### Scene difference descriptions:
* * * * *
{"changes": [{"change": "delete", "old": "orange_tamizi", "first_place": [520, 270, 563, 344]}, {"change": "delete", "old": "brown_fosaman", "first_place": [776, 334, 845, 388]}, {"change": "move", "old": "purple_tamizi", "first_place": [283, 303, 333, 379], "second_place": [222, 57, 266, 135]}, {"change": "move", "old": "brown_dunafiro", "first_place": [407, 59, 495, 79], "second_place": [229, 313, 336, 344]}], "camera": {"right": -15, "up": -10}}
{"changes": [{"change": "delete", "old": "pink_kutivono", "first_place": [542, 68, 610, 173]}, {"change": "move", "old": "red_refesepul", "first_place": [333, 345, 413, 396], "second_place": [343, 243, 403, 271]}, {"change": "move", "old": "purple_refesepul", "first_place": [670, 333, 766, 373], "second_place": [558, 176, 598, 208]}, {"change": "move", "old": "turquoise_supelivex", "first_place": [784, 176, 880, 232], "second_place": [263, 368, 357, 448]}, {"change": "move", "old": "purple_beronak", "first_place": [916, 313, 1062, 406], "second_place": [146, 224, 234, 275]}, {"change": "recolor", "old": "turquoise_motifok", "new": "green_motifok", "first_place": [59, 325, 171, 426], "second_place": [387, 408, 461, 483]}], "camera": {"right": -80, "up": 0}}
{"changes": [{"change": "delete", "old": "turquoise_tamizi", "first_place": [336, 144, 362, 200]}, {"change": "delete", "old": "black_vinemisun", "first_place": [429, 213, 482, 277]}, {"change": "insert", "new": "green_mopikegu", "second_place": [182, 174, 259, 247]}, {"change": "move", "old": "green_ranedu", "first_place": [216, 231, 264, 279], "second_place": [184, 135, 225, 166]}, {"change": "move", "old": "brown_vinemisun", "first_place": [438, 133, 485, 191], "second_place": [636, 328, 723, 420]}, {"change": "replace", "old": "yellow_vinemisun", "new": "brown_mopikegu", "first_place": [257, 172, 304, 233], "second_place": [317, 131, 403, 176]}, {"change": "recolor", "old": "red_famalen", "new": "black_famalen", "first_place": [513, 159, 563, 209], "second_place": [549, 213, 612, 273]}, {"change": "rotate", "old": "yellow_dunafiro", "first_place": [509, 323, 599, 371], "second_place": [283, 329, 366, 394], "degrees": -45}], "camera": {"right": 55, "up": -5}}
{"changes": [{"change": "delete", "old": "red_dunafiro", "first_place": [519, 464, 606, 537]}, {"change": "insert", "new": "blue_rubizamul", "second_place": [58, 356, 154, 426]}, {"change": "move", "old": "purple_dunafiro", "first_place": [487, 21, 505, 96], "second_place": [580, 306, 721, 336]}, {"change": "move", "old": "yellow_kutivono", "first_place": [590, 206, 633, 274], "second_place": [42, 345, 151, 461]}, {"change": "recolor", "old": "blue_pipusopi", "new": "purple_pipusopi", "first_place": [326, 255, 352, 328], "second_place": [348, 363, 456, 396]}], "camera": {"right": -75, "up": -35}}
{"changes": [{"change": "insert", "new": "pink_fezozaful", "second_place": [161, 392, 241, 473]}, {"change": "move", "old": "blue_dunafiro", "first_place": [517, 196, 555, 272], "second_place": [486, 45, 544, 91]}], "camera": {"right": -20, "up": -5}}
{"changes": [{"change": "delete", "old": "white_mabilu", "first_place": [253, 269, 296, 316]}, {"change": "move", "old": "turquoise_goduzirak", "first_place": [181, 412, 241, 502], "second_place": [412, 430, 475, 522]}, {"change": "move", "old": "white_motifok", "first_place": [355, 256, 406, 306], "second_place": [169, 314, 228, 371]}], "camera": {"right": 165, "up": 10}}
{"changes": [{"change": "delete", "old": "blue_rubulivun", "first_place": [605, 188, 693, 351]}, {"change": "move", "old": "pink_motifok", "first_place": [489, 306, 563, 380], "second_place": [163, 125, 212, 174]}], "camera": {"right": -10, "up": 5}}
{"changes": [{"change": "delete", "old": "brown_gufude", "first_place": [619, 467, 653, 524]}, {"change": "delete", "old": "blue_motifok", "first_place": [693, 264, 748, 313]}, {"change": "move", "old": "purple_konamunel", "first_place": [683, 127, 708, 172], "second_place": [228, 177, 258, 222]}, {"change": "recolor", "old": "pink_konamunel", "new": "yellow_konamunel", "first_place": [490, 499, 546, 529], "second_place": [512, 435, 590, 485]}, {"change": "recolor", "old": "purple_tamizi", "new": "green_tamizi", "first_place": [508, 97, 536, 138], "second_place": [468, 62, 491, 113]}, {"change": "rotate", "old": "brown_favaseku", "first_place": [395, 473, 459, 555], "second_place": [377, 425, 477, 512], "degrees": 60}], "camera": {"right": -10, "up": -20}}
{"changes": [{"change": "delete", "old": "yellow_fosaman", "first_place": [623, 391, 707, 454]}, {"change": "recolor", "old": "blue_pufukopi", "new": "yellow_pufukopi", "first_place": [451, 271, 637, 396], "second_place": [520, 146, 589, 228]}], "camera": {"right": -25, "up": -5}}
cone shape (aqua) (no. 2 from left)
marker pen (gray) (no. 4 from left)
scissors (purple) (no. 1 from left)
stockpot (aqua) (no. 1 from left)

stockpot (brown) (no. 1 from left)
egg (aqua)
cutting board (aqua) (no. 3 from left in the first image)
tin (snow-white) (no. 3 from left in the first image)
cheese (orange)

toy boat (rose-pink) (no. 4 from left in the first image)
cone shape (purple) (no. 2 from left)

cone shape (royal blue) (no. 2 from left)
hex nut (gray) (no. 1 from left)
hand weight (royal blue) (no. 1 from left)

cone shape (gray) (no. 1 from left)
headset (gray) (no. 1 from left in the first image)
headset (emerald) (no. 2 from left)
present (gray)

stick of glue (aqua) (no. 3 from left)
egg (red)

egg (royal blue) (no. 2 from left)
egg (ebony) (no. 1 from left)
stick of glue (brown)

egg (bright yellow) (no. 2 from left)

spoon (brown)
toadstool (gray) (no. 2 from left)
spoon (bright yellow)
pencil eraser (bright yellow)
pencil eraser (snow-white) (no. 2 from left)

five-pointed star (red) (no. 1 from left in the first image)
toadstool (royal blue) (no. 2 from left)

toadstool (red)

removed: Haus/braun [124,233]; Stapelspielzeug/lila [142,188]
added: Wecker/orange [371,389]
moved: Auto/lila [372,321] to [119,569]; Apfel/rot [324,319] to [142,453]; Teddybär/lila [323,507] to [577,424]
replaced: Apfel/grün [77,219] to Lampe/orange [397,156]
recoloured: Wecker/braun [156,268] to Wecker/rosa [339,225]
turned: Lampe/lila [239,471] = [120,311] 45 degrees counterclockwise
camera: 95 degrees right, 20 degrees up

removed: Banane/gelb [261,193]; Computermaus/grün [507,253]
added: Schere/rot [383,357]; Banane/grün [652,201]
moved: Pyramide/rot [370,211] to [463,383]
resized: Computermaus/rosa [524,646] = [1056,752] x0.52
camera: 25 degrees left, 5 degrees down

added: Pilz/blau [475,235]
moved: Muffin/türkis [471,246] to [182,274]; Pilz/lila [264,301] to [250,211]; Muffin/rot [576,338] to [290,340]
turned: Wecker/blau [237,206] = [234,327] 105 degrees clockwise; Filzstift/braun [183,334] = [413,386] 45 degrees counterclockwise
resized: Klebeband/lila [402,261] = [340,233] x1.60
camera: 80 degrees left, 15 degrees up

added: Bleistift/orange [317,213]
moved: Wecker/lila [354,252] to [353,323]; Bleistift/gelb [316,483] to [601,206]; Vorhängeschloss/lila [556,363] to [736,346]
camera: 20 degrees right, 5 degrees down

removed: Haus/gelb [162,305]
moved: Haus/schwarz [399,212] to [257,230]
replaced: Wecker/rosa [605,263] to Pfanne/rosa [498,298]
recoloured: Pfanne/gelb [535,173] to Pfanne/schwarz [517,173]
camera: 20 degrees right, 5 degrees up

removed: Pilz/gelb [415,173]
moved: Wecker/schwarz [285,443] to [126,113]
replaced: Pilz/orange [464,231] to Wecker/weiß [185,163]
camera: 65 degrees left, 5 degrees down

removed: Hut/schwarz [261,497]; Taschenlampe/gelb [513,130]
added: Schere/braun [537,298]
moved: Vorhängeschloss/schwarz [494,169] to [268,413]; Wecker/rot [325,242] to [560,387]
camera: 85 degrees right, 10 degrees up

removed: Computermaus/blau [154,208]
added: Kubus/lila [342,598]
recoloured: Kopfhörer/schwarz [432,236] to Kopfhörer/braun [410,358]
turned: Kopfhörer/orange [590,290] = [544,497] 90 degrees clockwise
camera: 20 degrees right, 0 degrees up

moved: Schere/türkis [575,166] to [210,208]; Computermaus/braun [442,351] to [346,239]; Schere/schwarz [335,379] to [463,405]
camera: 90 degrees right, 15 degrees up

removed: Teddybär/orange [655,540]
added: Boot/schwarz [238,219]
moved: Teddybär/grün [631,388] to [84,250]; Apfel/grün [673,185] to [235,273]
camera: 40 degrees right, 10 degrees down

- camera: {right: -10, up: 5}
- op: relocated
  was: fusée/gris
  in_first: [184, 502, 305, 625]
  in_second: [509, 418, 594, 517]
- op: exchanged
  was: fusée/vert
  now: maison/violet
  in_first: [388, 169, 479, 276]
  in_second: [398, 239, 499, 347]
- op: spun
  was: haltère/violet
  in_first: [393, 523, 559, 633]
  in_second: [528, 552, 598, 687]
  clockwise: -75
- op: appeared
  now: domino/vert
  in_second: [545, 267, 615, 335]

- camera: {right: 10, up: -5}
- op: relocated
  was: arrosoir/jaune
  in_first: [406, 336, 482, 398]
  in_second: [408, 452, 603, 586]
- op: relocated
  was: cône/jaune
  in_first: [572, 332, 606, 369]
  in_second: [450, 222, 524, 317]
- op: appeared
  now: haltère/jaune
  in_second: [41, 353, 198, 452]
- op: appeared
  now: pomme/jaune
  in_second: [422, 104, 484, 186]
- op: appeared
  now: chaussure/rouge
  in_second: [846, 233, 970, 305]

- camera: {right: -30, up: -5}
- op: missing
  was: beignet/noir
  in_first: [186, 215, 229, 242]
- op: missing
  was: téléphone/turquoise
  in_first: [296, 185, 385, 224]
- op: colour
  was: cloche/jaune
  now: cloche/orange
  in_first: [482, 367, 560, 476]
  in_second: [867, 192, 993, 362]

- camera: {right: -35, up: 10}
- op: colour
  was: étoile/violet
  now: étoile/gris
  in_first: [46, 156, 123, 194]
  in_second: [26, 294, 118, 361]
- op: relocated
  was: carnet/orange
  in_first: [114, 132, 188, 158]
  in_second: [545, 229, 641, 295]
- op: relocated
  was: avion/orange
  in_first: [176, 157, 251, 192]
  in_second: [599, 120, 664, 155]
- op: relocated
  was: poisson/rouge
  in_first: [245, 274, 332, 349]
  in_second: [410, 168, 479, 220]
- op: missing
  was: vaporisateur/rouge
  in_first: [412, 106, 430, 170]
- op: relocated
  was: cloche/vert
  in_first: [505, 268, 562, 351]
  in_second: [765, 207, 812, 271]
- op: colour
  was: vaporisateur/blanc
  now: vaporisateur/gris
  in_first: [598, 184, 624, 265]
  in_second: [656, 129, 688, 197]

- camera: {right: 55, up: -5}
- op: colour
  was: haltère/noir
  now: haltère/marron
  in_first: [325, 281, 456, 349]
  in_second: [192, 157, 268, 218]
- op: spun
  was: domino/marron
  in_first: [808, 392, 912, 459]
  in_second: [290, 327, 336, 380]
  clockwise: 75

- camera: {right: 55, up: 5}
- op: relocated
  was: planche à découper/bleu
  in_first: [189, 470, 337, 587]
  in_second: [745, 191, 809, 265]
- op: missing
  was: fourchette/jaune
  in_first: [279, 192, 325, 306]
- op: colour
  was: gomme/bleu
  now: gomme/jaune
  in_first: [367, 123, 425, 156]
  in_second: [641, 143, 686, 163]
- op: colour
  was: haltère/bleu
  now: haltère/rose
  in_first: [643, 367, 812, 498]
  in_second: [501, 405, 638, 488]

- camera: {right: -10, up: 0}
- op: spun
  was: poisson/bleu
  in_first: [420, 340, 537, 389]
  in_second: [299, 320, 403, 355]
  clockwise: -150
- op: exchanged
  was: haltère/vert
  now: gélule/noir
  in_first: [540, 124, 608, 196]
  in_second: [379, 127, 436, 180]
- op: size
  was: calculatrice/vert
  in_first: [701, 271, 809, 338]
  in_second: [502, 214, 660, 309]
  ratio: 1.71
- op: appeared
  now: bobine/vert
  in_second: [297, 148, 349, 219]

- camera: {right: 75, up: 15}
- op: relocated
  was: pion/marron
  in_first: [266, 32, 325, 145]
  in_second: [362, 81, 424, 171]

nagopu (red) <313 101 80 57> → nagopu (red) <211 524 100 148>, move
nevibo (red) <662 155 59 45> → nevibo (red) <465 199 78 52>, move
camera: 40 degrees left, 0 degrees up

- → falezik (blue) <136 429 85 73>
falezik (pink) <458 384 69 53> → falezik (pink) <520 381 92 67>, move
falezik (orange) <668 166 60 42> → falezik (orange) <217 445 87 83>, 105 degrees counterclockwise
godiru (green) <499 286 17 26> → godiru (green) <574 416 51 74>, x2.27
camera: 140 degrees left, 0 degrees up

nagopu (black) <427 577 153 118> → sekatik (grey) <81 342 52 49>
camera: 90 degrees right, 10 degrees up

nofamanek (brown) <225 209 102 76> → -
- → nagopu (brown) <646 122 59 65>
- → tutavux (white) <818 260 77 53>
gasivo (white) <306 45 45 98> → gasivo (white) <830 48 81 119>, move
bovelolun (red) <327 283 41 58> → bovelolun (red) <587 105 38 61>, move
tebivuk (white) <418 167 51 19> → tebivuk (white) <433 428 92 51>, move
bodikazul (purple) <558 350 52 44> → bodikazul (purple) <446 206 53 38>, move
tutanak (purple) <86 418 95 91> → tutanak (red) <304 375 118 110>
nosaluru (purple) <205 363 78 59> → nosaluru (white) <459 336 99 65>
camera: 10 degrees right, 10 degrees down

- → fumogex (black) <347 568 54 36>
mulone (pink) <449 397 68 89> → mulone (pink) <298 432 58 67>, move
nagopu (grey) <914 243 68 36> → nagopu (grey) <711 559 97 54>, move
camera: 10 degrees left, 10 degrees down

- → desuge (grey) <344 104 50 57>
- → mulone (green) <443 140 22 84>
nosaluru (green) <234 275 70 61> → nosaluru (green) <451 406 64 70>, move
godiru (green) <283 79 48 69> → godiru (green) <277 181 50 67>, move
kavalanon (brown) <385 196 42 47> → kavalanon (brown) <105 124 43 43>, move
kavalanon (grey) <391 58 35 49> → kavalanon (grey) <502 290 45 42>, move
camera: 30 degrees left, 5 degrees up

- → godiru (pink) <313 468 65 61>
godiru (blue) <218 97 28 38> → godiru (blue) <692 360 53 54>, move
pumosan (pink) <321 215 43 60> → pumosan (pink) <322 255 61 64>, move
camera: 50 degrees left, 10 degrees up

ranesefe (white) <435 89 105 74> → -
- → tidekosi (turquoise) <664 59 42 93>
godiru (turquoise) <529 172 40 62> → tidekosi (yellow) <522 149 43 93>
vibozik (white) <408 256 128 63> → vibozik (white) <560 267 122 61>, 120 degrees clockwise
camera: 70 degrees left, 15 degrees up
* * * * *
Repeat, exactly as they stand, the line that contains "mulone (pink) <449" and all the lines after it in the data above.

### Exercise output:
mulone (pink) <449 397 68 89> → mulone (pink) <298 432 58 67>, move
nagopu (grey) <914 243 68 36> → nagopu (grey) <711 559 97 54>, move
camera: 10 degrees left, 10 degrees down

- → desuge (grey) <344 104 50 57>
- → mulone (green) <443 140 22 84>
nosaluru (green) <234 275 70 61> → nosaluru (green) <451 406 64 70>, move
godiru (green) <283 79 48 69> → godiru (green) <277 181 50 67>, move
kavalanon (brown) <385 196 42 47> → kavalanon (brown) <105 124 43 43>, move
kavalanon (grey) <391 58 35 49> → kavalanon (grey) <502 290 45 42>, move
camera: 30 degrees left, 5 degrees up

- → godiru (pink) <313 468 65 61>
godiru (blue) <218 97 28 38> → godiru (blue) <692 360 53 54>, move
pumosan (pink) <321 215 43 60> → pumosan (pink) <322 255 61 64>, move
camera: 50 degrees left, 10 degrees up

ranesefe (white) <435 89 105 74> → -
- → tidekosi (turquoise) <664 59 42 93>
godiru (turquoise) <529 172 40 62> → tidekosi (yellow) <522 149 43 93>
vibozik (white) <408 256 128 63> → vibozik (white) <560 267 122 61>, 120 degrees clockwise
camera: 70 degrees left, 15 degrees up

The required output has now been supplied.